═══ EXCERPTED RECORDS ═══

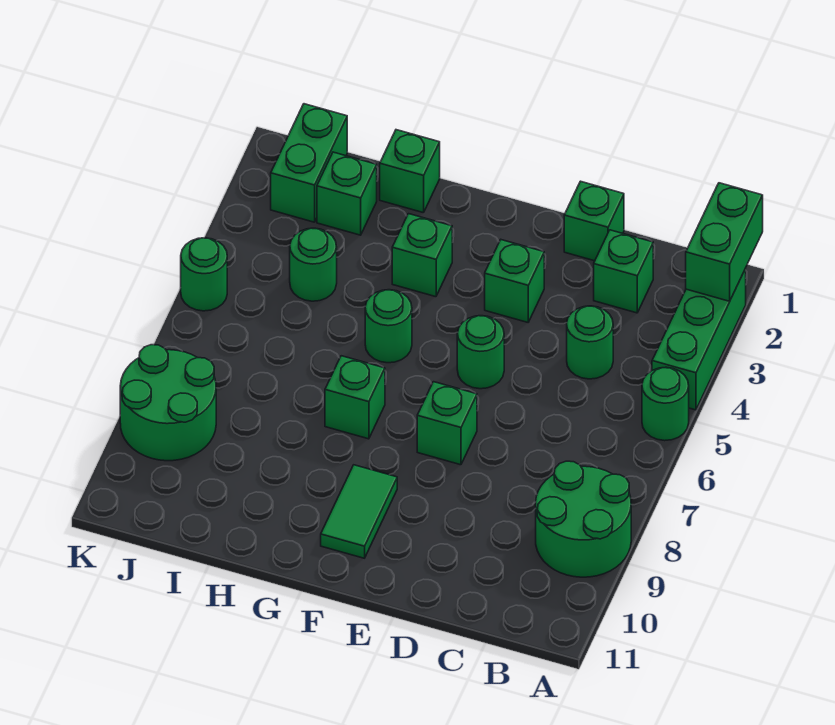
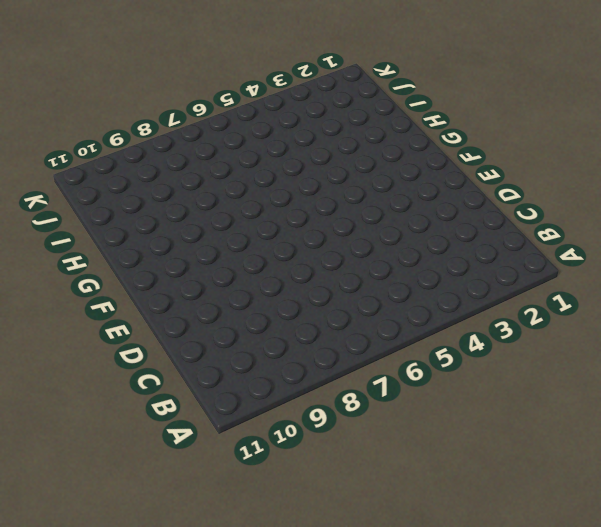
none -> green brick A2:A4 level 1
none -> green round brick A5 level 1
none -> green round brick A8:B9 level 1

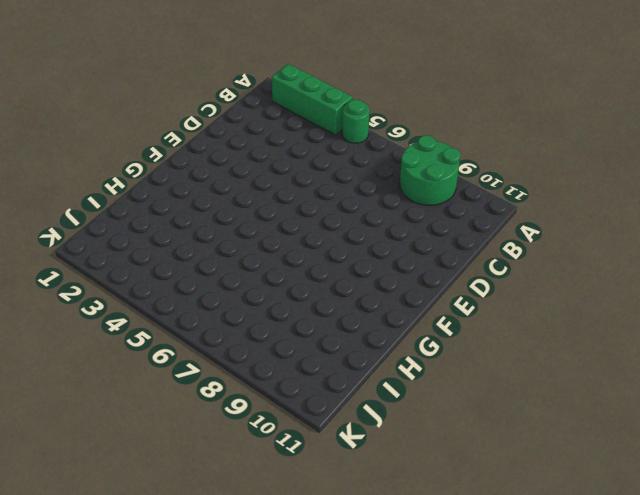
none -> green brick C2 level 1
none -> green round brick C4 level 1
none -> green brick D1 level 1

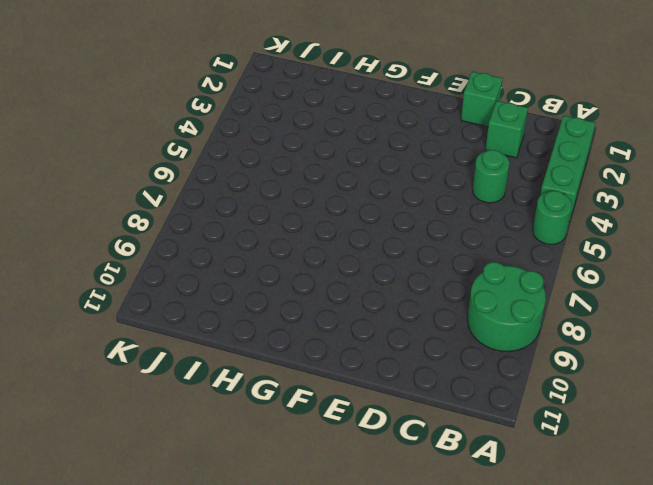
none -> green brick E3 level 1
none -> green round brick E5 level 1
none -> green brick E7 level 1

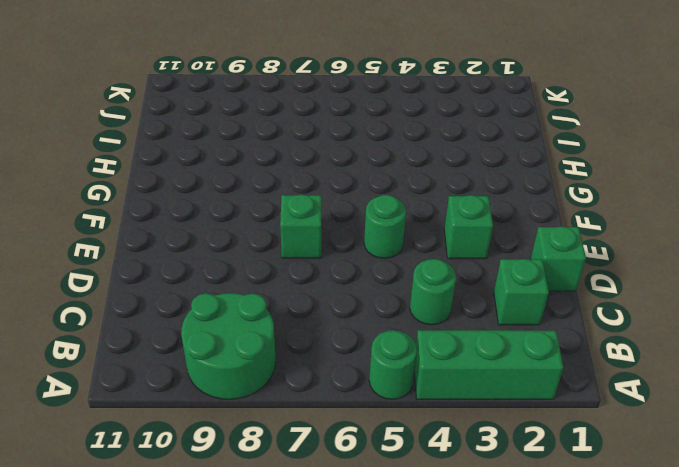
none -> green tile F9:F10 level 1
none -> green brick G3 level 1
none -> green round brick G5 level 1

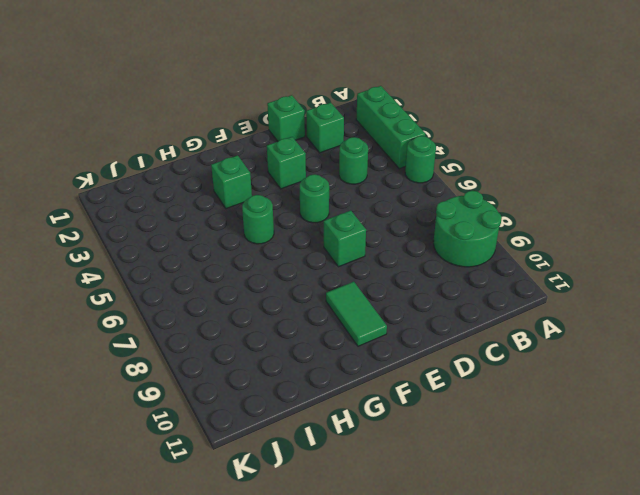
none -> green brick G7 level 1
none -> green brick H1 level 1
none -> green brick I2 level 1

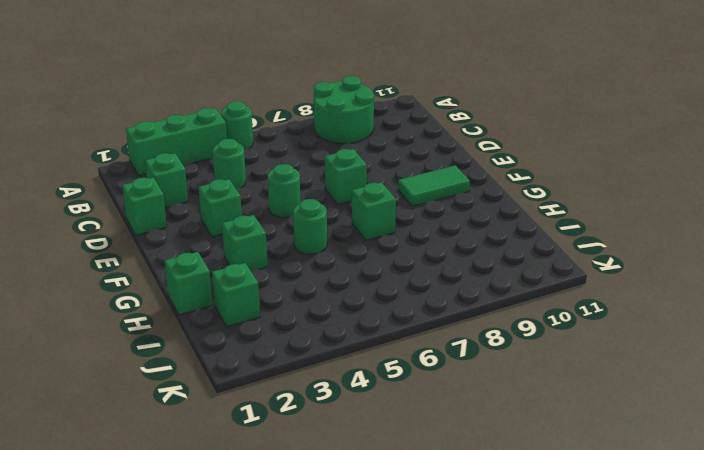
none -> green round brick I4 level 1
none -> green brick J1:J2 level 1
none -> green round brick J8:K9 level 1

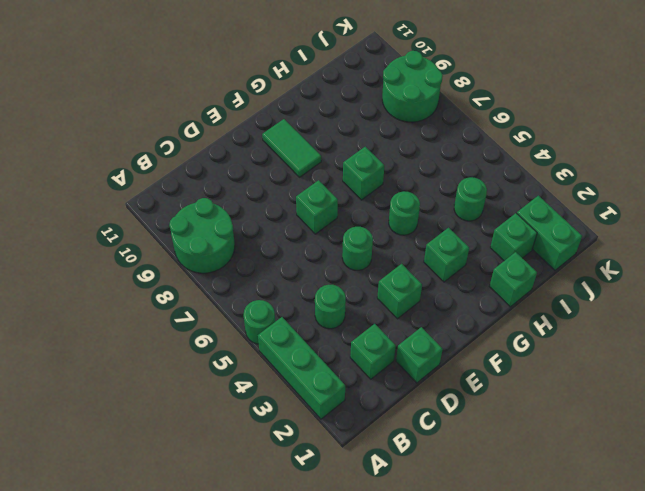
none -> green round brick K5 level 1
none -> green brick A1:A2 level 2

═══

* _WORK TO COMPLETE_: Your answer should be the exact lines above from the one containing "none -> green brick C2 level 1" through the one containing "none -> green brick J1:J2 level 1", with both end lines kept and the pictures removed, please.

* _RESPONSE BELOW_:
none -> green brick C2 level 1
none -> green round brick C4 level 1
none -> green brick D1 level 1

none -> green brick E3 level 1
none -> green round brick E5 level 1
none -> green brick E7 level 1

none -> green tile F9:F10 level 1
none -> green brick G3 level 1
none -> green round brick G5 level 1

none -> green brick G7 level 1
none -> green brick H1 level 1
none -> green brick I2 level 1

none -> green round brick I4 level 1
none -> green brick J1:J2 level 1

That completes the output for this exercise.